[Task instructions] Take the data below and extract the lines from the one with "camera: 60 degrees left, 5 degrees up" to the one with "camera: 145 degrees right, 10 degrees up", inclusive, exactly as written.

-- Data shown follows --

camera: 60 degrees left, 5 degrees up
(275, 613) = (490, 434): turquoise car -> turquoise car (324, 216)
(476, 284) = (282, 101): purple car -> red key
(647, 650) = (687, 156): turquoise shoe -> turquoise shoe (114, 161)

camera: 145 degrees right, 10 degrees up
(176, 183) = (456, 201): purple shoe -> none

-- Data shown concluded --
-- Data shown follows --

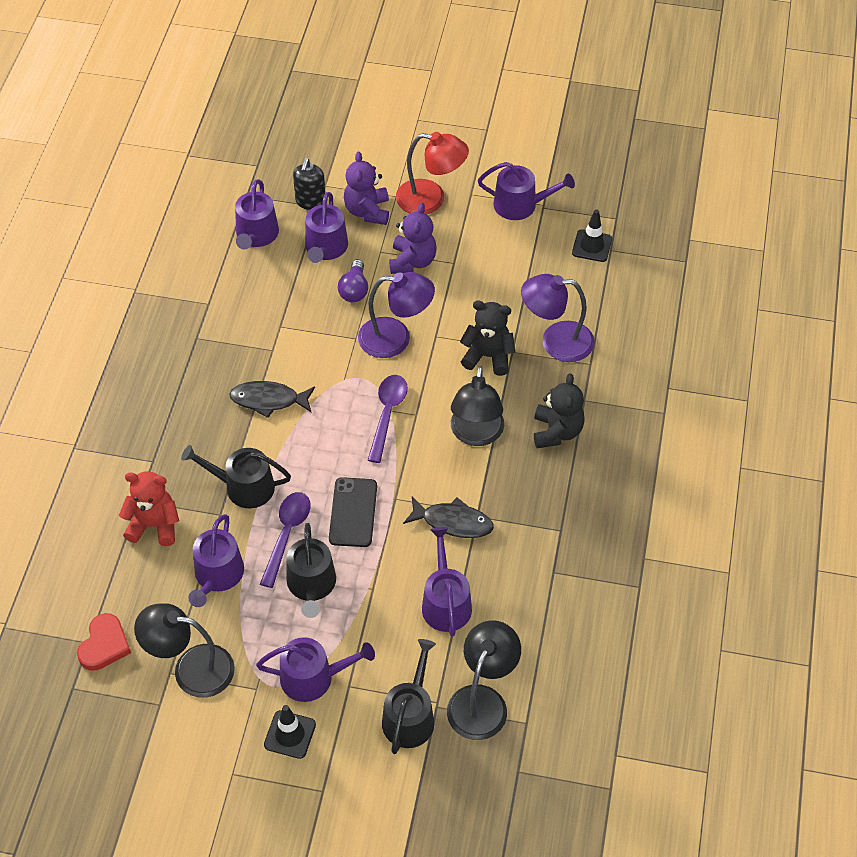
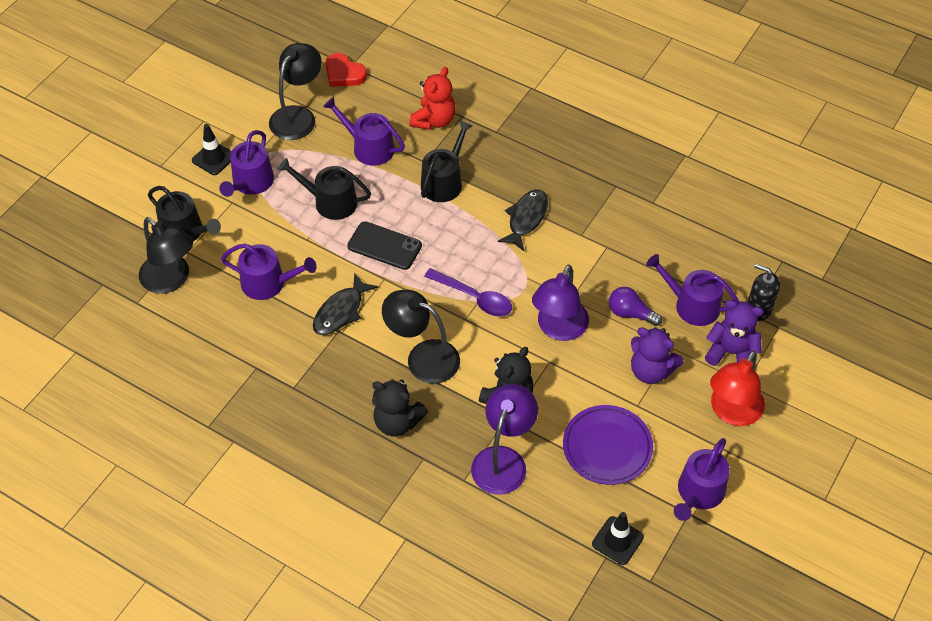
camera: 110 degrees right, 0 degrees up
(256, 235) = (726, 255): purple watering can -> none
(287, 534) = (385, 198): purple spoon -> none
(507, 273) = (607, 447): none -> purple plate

-- Data shown concluded --

[Solution below]
camera: 60 degrees left, 5 degrees up
(275, 613) = (490, 434): turquoise car -> turquoise car (324, 216)
(476, 284) = (282, 101): purple car -> red key
(647, 650) = (687, 156): turquoise shoe -> turquoise shoe (114, 161)

camera: 145 degrees right, 10 degrees up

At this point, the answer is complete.